WHAT YOU SHOULD DO:
The listing below is to be transcribed exactly.

RECORD EXTRACTS:
* * *

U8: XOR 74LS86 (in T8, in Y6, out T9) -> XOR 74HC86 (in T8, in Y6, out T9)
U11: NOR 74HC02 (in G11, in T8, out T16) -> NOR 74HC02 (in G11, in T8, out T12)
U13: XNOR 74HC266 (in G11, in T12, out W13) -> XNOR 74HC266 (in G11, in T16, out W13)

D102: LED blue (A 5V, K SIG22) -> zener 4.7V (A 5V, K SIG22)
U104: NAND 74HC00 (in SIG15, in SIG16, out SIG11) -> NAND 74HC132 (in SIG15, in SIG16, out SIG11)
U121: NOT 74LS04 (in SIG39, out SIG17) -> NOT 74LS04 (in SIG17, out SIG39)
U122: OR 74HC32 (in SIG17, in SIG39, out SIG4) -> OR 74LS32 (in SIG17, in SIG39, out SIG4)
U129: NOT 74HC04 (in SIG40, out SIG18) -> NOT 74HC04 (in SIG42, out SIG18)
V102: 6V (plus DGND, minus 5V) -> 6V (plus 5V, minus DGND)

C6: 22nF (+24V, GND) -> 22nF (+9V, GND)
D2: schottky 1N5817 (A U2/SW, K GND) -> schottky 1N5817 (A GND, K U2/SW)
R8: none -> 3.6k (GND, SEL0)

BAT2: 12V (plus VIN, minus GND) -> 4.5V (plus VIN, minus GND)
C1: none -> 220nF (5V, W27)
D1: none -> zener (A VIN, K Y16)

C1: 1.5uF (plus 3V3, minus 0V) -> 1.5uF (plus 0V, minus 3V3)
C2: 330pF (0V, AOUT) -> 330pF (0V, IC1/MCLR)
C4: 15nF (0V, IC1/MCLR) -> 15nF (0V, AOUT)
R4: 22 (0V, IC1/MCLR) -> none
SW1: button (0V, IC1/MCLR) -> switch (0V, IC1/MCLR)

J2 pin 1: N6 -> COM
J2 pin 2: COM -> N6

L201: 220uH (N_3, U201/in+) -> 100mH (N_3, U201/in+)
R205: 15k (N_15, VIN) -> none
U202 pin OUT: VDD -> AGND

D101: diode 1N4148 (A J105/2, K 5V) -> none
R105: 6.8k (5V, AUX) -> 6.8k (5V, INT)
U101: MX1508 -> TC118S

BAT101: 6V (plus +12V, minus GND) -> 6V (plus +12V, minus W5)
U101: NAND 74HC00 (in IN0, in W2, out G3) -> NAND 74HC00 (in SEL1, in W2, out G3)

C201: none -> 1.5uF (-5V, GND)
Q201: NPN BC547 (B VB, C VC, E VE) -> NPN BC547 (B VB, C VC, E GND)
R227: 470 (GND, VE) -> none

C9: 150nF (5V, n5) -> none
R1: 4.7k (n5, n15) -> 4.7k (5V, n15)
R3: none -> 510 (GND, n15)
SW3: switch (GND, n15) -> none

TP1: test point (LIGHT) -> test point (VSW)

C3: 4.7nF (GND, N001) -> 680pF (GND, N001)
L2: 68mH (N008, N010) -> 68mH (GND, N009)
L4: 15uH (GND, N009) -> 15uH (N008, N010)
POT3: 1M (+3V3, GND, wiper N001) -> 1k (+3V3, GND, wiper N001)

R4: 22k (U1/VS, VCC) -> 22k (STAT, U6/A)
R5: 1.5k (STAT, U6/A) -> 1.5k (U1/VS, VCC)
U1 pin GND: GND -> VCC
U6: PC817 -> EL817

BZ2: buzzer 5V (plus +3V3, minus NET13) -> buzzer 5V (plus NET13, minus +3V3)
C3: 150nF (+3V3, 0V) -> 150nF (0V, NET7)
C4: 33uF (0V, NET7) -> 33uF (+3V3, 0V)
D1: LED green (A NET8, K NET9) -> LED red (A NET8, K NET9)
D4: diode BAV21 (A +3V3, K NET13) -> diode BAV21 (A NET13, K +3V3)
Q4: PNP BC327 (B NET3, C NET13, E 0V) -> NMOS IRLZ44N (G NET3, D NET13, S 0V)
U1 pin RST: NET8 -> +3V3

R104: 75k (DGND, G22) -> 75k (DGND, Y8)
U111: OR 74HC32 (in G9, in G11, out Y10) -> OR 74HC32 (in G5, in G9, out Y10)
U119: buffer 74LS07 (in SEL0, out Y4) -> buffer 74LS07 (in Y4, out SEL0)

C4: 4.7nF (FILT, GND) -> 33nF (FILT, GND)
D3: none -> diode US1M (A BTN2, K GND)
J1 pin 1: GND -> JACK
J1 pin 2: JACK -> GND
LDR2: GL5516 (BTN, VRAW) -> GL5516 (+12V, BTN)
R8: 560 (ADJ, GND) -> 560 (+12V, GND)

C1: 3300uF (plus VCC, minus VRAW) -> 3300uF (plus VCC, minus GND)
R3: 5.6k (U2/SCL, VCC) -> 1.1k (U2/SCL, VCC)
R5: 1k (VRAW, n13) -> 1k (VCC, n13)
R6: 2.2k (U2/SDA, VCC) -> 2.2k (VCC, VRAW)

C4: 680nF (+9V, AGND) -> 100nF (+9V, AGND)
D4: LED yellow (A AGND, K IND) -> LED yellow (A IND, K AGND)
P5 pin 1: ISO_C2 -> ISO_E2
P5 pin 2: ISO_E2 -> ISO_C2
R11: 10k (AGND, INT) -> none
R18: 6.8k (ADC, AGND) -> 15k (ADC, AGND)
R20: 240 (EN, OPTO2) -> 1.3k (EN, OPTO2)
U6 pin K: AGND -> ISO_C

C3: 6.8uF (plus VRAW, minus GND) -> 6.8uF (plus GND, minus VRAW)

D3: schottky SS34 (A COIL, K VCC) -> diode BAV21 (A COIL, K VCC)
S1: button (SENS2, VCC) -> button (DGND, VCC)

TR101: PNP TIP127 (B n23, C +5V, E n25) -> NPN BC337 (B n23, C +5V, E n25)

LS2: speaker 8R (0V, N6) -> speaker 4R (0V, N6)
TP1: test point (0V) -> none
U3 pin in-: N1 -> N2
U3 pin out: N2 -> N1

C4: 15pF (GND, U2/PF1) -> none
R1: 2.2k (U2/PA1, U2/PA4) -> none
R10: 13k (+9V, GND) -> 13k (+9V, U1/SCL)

* * *

TASK OUTPUT:
U8: XOR 74LS86 (in T8, in Y6, out T9) -> XOR 74HC86 (in T8, in Y6, out T9)
U11: NOR 74HC02 (in G11, in T8, out T16) -> NOR 74HC02 (in G11, in T8, out T12)
U13: XNOR 74HC266 (in G11, in T12, out W13) -> XNOR 74HC266 (in G11, in T16, out W13)

D102: LED blue (A 5V, K SIG22) -> zener 4.7V (A 5V, K SIG22)
U104: NAND 74HC00 (in SIG15, in SIG16, out SIG11) -> NAND 74HC132 (in SIG15, in SIG16, out SIG11)
U121: NOT 74LS04 (in SIG39, out SIG17) -> NOT 74LS04 (in SIG17, out SIG39)
U122: OR 74HC32 (in SIG17, in SIG39, out SIG4) -> OR 74LS32 (in SIG17, in SIG39, out SIG4)
U129: NOT 74HC04 (in SIG40, out SIG18) -> NOT 74HC04 (in SIG42, out SIG18)
V102: 6V (plus DGND, minus 5V) -> 6V (plus 5V, minus DGND)

C6: 22nF (+24V, GND) -> 22nF (+9V, GND)
D2: schottky 1N5817 (A U2/SW, K GND) -> schottky 1N5817 (A GND, K U2/SW)
R8: none -> 3.6k (GND, SEL0)

BAT2: 12V (plus VIN, minus GND) -> 4.5V (plus VIN, minus GND)
C1: none -> 220nF (5V, W27)
D1: none -> zener (A VIN, K Y16)

C1: 1.5uF (plus 3V3, minus 0V) -> 1.5uF (plus 0V, minus 3V3)
C2: 330pF (0V, AOUT) -> 330pF (0V, IC1/MCLR)
C4: 15nF (0V, IC1/MCLR) -> 15nF (0V, AOUT)
R4: 22 (0V, IC1/MCLR) -> none
SW1: button (0V, IC1/MCLR) -> switch (0V, IC1/MCLR)

J2 pin 1: N6 -> COM
J2 pin 2: COM -> N6

L201: 220uH (N_3, U201/in+) -> 100mH (N_3, U201/in+)
R205: 15k (N_15, VIN) -> none
U202 pin OUT: VDD -> AGND

D101: diode 1N4148 (A J105/2, K 5V) -> none
R105: 6.8k (5V, AUX) -> 6.8k (5V, INT)
U101: MX1508 -> TC118S

BAT101: 6V (plus +12V, minus GND) -> 6V (plus +12V, minus W5)
U101: NAND 74HC00 (in IN0, in W2, out G3) -> NAND 74HC00 (in SEL1, in W2, out G3)

C201: none -> 1.5uF (-5V, GND)
Q201: NPN BC547 (B VB, C VC, E VE) -> NPN BC547 (B VB, C VC, E GND)
R227: 470 (GND, VE) -> none

C9: 150nF (5V, n5) -> none
R1: 4.7k (n5, n15) -> 4.7k (5V, n15)
R3: none -> 510 (GND, n15)
SW3: switch (GND, n15) -> none

TP1: test point (LIGHT) -> test point (VSW)

C3: 4.7nF (GND, N001) -> 680pF (GND, N001)
L2: 68mH (N008, N010) -> 68mH (GND, N009)
L4: 15uH (GND, N009) -> 15uH (N008, N010)
POT3: 1M (+3V3, GND, wiper N001) -> 1k (+3V3, GND, wiper N001)

R4: 22k (U1/VS, VCC) -> 22k (STAT, U6/A)
R5: 1.5k (STAT, U6/A) -> 1.5k (U1/VS, VCC)
U1 pin GND: GND -> VCC
U6: PC817 -> EL817

BZ2: buzzer 5V (plus +3V3, minus NET13) -> buzzer 5V (plus NET13, minus +3V3)
C3: 150nF (+3V3, 0V) -> 150nF (0V, NET7)
C4: 33uF (0V, NET7) -> 33uF (+3V3, 0V)
D1: LED green (A NET8, K NET9) -> LED red (A NET8, K NET9)
D4: diode BAV21 (A +3V3, K NET13) -> diode BAV21 (A NET13, K +3V3)
Q4: PNP BC327 (B NET3, C NET13, E 0V) -> NMOS IRLZ44N (G NET3, D NET13, S 0V)
U1 pin RST: NET8 -> +3V3

R104: 75k (DGND, G22) -> 75k (DGND, Y8)
U111: OR 74HC32 (in G9, in G11, out Y10) -> OR 74HC32 (in G5, in G9, out Y10)
U119: buffer 74LS07 (in SEL0, out Y4) -> buffer 74LS07 (in Y4, out SEL0)

C4: 4.7nF (FILT, GND) -> 33nF (FILT, GND)
D3: none -> diode US1M (A BTN2, K GND)
J1 pin 1: GND -> JACK
J1 pin 2: JACK -> GND
LDR2: GL5516 (BTN, VRAW) -> GL5516 (+12V, BTN)
R8: 560 (ADJ, GND) -> 560 (+12V, GND)

C1: 3300uF (plus VCC, minus VRAW) -> 3300uF (plus VCC, minus GND)
R3: 5.6k (U2/SCL, VCC) -> 1.1k (U2/SCL, VCC)
R5: 1k (VRAW, n13) -> 1k (VCC, n13)
R6: 2.2k (U2/SDA, VCC) -> 2.2k (VCC, VRAW)

C4: 680nF (+9V, AGND) -> 100nF (+9V, AGND)
D4: LED yellow (A AGND, K IND) -> LED yellow (A IND, K AGND)
P5 pin 1: ISO_C2 -> ISO_E2
P5 pin 2: ISO_E2 -> ISO_C2
R11: 10k (AGND, INT) -> none
R18: 6.8k (ADC, AGND) -> 15k (ADC, AGND)
R20: 240 (EN, OPTO2) -> 1.3k (EN, OPTO2)
U6 pin K: AGND -> ISO_C

C3: 6.8uF (plus VRAW, minus GND) -> 6.8uF (plus GND, minus VRAW)

D3: schottky SS34 (A COIL, K VCC) -> diode BAV21 (A COIL, K VCC)
S1: button (SENS2, VCC) -> button (DGND, VCC)

TR101: PNP TIP127 (B n23, C +5V, E n25) -> NPN BC337 (B n23, C +5V, E n25)

LS2: speaker 8R (0V, N6) -> speaker 4R (0V, N6)
TP1: test point (0V) -> none
U3 pin in-: N1 -> N2
U3 pin out: N2 -> N1

C4: 15pF (GND, U2/PF1) -> none
R1: 2.2k (U2/PA1, U2/PA4) -> none
R10: 13k (+9V, GND) -> 13k (+9V, U1/SCL)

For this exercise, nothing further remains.